**What you will do**
Output every entry exactly as written, skipping any pictures.

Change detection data
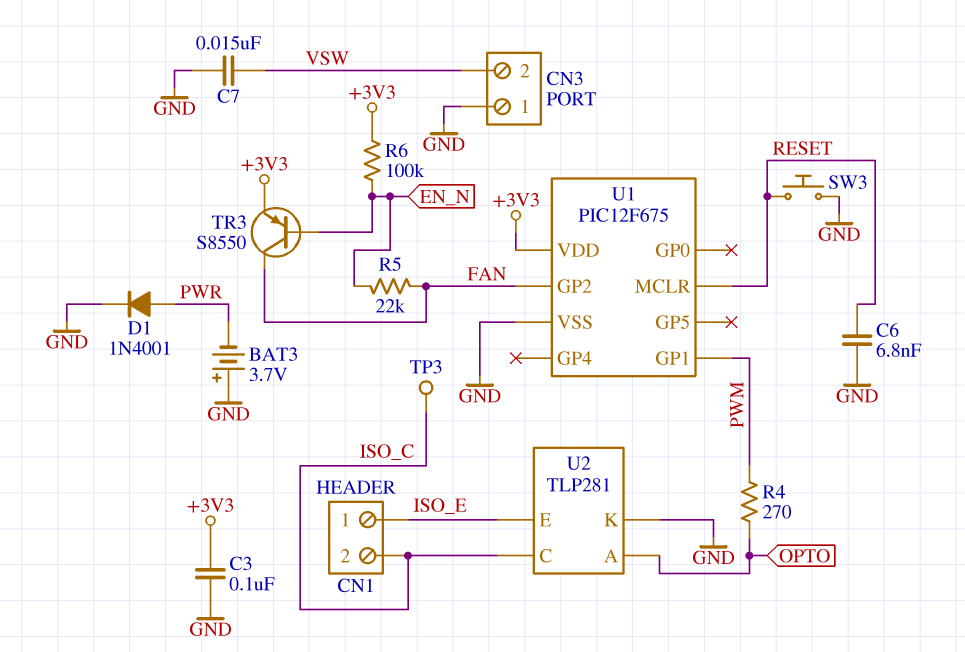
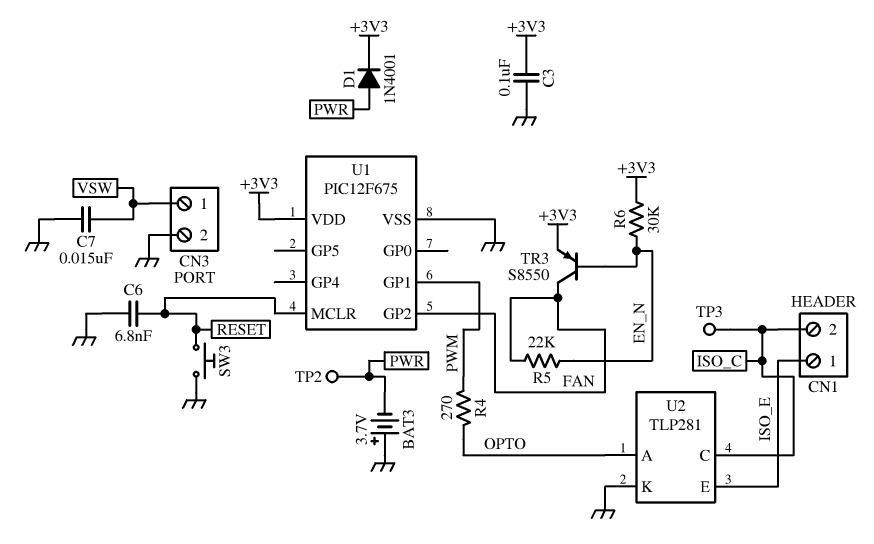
CN3 pin 1: GND -> VSW
CN3 pin 2: VSW -> GND
D1: diode 1N4001 (A PWR, K GND) -> diode 1N4001 (A PWR, K +3V3)
R6: 100k (+3V3, EN_N) -> 30k (+3V3, EN_N)
TP2: none -> test point (PWR)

**Solution below**
CN3 pin 1: GND -> VSW
CN3 pin 2: VSW -> GND
D1: diode 1N4001 (A PWR, K GND) -> diode 1N4001 (A PWR, K +3V3)
R6: 100k (+3V3, EN_N) -> 30k (+3V3, EN_N)
TP2: none -> test point (PWR)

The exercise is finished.